(Object change listings)
* * * *
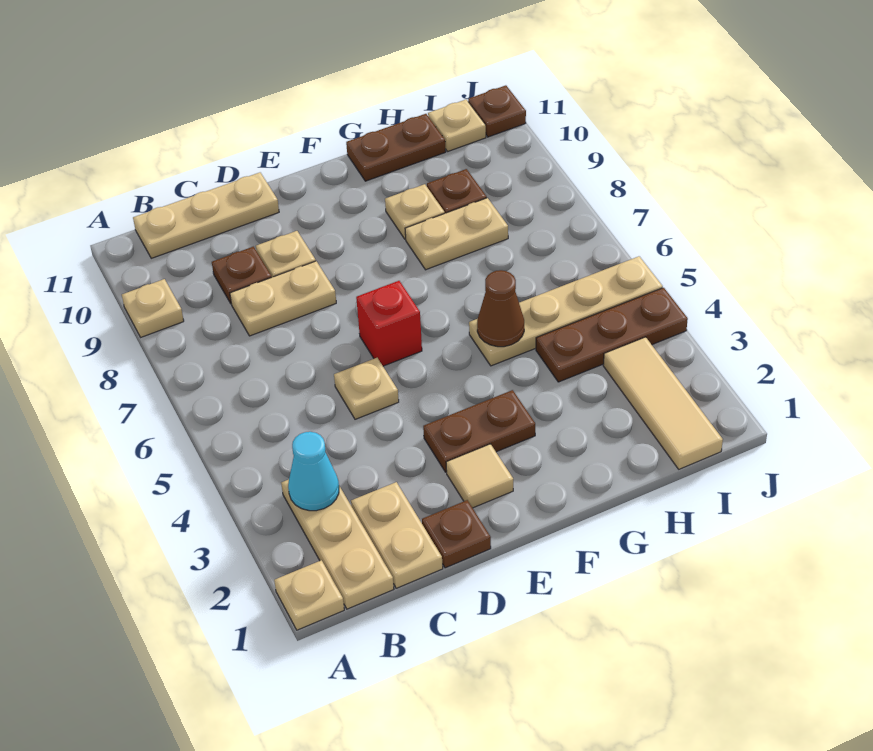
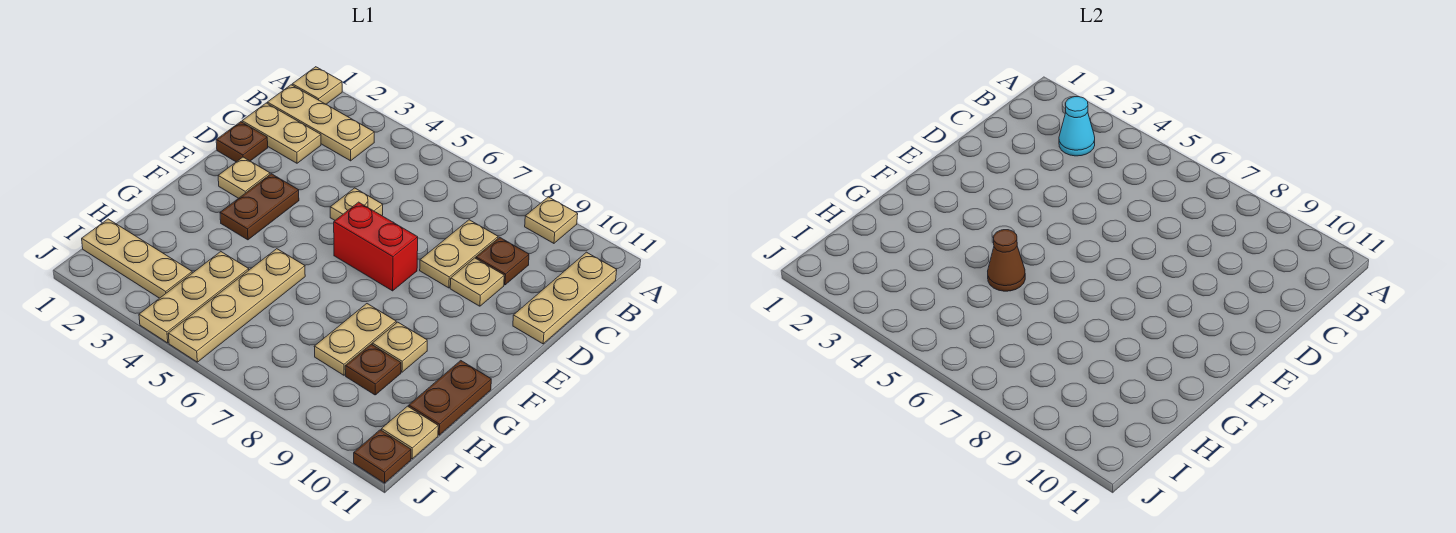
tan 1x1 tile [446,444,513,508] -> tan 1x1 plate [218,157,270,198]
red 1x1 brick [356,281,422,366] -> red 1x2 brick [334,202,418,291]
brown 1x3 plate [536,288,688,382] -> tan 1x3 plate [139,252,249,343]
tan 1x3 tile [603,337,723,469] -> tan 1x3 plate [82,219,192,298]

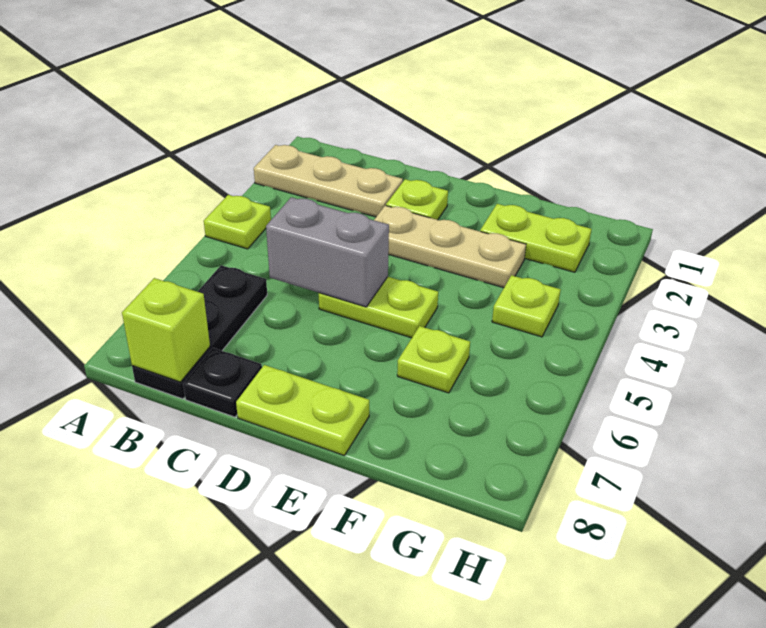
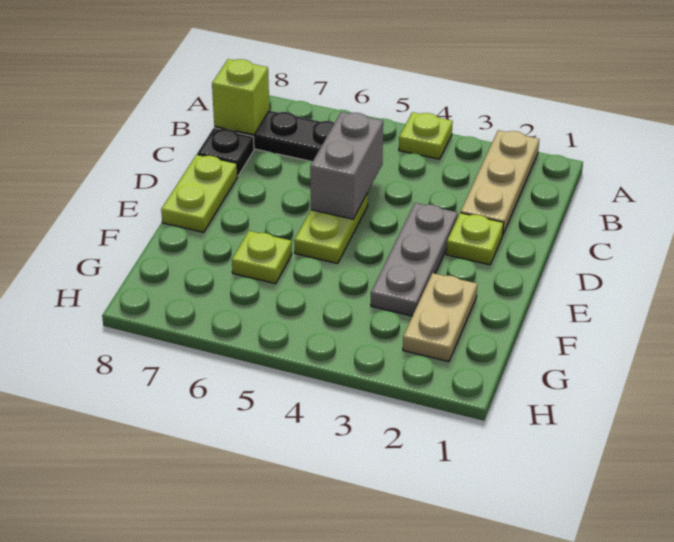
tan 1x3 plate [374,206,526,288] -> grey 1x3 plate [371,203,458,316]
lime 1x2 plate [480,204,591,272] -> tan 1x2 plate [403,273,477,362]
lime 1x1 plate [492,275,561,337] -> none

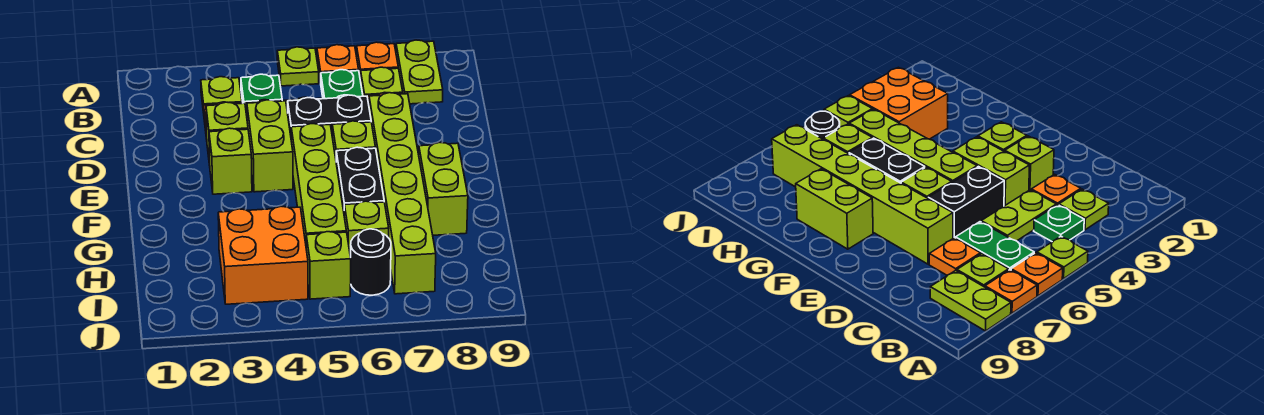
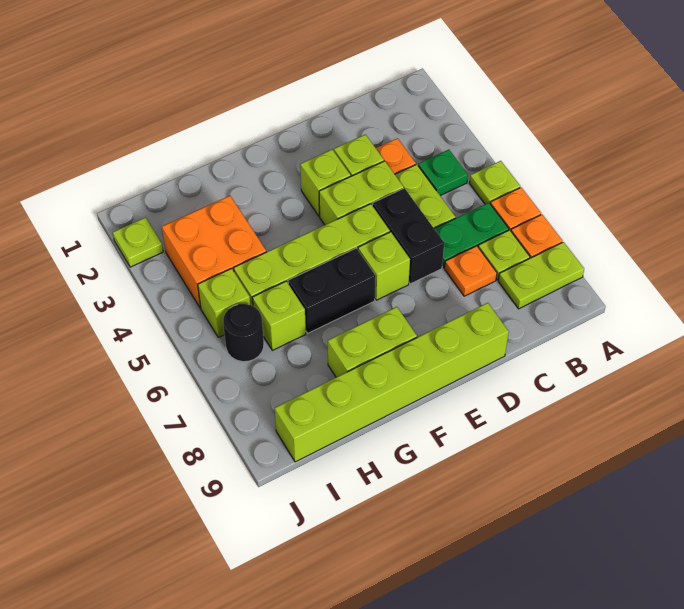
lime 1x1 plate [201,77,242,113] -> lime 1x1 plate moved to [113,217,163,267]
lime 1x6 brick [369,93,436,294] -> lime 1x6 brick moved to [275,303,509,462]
* * * *
Out of the records above, return only the lines from the one with "brown 1x3 plate" through the one with "lime 1x2 plate", exactly, and none of the pictures.

Result below:
brown 1x3 plate [536,288,688,382] -> tan 1x3 plate [139,252,249,343]
tan 1x3 tile [603,337,723,469] -> tan 1x3 plate [82,219,192,298]

tan 1x3 plate [374,206,526,288] -> grey 1x3 plate [371,203,458,316]
lime 1x2 plate [480,204,591,272] -> tan 1x2 plate [403,273,477,362]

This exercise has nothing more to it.